From the listing below, copy out every line where the word "crop" appears.

DATA FOR PROCESSING -
------------------------------------------------------------

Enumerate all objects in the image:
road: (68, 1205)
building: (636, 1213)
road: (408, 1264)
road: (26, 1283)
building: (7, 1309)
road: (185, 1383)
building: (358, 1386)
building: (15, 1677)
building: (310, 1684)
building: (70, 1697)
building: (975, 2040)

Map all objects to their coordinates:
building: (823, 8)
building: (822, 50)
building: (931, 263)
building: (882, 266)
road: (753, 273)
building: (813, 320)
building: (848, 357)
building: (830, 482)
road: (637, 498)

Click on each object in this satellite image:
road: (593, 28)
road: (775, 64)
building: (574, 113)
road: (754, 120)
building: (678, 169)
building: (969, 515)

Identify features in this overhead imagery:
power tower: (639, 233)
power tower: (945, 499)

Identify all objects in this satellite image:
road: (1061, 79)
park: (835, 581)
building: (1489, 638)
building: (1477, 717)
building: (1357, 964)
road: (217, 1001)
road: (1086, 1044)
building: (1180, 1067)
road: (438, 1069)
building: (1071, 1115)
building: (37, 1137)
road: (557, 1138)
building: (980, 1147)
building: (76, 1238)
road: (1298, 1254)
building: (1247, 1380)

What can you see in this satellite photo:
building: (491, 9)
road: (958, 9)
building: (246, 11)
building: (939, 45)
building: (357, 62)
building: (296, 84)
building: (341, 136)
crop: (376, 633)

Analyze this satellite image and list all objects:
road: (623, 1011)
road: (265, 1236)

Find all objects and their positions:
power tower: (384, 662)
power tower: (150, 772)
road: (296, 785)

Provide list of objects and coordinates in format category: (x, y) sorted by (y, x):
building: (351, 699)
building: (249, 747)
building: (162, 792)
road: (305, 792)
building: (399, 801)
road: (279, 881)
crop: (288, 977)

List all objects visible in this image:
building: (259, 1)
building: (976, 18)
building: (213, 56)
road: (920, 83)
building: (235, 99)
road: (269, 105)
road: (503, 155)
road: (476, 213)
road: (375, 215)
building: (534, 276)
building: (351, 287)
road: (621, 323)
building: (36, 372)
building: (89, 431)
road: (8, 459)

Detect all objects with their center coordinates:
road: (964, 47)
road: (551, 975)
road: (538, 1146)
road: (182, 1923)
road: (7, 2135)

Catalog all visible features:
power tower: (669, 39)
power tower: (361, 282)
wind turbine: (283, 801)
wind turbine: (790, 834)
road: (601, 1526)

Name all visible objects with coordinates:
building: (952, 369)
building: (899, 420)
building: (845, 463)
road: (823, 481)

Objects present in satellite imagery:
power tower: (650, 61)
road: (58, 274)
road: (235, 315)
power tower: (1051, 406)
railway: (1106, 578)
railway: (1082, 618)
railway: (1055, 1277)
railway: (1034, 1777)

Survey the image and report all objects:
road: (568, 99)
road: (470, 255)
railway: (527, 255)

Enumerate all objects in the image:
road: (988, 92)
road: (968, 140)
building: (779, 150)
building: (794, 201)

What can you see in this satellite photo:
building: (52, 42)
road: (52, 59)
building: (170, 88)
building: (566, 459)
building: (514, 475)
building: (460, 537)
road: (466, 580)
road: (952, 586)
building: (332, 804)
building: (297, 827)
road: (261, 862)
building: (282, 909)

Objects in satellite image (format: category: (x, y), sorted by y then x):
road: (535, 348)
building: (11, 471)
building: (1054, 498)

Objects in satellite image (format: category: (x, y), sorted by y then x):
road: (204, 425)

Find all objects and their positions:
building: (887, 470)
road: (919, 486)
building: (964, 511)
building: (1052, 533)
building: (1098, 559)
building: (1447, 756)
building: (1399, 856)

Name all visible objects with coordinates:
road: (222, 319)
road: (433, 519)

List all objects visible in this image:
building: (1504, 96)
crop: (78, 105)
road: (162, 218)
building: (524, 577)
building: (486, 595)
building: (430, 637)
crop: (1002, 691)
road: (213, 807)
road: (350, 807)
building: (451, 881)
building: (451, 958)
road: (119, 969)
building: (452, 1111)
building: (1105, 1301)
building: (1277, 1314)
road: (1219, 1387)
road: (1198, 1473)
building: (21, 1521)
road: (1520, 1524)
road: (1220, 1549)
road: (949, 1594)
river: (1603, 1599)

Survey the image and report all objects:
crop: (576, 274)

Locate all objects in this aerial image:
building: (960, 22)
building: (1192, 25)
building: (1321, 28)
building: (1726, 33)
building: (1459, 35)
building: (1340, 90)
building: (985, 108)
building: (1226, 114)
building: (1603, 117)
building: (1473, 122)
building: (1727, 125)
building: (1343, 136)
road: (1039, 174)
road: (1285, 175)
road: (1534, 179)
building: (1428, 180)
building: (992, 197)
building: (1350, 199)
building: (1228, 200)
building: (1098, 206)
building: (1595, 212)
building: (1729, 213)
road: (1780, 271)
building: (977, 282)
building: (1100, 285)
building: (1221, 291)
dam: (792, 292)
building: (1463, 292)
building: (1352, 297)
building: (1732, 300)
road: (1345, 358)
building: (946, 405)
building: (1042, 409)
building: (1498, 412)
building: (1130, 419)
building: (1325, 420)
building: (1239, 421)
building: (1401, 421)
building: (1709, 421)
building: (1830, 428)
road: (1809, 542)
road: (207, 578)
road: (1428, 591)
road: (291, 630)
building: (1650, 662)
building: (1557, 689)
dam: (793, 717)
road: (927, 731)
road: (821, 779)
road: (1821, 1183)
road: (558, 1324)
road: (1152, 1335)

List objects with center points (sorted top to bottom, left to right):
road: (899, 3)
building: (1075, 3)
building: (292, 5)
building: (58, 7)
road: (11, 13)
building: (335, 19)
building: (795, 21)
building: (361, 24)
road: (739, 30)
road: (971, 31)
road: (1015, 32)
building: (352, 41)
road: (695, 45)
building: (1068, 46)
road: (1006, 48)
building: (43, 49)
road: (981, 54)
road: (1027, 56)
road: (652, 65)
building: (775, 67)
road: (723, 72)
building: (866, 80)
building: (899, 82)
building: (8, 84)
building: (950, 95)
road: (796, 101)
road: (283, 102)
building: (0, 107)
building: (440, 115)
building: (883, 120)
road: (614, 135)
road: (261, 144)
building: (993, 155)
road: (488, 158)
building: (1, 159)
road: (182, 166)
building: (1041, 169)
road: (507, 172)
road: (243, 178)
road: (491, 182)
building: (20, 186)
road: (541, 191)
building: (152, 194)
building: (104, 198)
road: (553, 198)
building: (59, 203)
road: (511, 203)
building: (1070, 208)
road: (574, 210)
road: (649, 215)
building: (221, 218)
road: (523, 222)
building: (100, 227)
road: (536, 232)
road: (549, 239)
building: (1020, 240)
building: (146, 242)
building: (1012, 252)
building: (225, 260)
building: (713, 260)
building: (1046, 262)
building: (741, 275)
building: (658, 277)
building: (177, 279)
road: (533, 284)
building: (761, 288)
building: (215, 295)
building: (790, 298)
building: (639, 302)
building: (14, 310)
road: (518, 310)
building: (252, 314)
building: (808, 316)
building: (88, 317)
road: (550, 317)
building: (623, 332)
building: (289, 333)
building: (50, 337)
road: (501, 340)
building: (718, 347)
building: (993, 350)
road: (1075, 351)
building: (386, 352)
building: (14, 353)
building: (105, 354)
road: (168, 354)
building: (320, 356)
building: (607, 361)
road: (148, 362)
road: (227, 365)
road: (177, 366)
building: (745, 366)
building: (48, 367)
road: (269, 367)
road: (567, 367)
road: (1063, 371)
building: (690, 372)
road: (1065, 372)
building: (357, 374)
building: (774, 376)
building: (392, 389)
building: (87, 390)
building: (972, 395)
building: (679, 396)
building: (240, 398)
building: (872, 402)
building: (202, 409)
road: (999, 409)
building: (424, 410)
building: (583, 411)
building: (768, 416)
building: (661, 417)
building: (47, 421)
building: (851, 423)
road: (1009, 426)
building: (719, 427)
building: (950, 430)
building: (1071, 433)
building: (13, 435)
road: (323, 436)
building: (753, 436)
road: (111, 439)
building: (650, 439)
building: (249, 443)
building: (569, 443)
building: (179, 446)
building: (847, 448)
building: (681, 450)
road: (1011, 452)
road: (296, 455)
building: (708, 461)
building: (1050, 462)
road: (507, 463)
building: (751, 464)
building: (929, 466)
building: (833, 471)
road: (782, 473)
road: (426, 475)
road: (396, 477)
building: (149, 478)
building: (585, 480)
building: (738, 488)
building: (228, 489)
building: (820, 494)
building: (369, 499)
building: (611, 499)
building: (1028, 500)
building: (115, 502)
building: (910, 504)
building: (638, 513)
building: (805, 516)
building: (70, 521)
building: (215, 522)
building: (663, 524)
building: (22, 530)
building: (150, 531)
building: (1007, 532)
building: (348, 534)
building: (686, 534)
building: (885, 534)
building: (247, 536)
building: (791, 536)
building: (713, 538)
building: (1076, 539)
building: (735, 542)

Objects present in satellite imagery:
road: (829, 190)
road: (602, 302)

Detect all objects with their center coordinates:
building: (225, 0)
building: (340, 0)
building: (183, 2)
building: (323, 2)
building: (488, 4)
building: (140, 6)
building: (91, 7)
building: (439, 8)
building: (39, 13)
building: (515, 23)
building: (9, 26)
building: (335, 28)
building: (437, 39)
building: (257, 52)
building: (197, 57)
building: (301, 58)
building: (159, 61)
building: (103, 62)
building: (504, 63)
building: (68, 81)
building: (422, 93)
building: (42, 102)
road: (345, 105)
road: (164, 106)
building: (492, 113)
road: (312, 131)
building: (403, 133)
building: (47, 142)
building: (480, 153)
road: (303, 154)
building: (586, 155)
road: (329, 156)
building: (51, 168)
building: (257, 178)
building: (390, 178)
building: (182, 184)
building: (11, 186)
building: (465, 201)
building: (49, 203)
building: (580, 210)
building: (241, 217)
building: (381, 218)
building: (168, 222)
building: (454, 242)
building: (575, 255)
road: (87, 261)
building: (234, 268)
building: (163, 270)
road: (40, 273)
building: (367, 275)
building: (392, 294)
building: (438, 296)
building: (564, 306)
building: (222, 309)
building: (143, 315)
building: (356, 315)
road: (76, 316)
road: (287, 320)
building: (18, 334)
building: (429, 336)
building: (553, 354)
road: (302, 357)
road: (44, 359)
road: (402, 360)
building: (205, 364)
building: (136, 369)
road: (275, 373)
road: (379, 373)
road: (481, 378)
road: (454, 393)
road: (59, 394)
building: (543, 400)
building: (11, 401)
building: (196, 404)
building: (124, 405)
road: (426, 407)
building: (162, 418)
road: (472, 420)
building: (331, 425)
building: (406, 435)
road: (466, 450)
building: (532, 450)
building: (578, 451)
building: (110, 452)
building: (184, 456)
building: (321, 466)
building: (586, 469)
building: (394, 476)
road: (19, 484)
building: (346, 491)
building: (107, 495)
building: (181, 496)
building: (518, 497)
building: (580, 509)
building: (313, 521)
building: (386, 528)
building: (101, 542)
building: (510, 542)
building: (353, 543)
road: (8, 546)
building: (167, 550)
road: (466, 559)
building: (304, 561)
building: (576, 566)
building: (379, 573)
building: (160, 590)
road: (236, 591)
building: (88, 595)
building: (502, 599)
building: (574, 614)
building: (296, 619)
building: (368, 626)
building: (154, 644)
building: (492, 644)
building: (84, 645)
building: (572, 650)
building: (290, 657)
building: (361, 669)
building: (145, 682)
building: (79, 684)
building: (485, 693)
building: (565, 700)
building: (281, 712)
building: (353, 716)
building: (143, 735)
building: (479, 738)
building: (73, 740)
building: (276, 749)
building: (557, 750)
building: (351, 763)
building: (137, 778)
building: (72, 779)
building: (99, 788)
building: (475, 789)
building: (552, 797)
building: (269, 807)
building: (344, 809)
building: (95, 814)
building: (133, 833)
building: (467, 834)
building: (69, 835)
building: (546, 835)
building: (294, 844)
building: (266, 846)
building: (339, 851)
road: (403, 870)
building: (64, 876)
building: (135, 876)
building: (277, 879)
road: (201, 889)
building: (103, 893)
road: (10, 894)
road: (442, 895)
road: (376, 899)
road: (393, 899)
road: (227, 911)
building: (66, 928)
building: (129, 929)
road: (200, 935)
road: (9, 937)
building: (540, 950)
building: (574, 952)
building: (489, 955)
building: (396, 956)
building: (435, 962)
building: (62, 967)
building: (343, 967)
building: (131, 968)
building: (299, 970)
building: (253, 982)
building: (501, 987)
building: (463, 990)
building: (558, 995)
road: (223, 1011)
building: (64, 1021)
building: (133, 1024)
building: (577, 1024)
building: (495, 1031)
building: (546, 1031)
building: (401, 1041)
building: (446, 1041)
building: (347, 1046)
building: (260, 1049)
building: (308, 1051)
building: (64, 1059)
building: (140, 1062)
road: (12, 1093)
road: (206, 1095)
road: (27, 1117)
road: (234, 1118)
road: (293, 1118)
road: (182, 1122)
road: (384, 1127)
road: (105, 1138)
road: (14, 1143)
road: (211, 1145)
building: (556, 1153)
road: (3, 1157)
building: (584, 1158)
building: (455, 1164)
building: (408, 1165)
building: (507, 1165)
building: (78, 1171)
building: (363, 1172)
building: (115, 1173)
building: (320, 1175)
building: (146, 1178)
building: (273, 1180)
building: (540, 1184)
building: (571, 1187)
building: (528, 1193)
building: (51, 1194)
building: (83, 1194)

------------------------------------------------------------

EXERCISE RESPONSE -
crop: (376, 633)
crop: (288, 977)
crop: (78, 105)
crop: (1002, 691)
crop: (576, 274)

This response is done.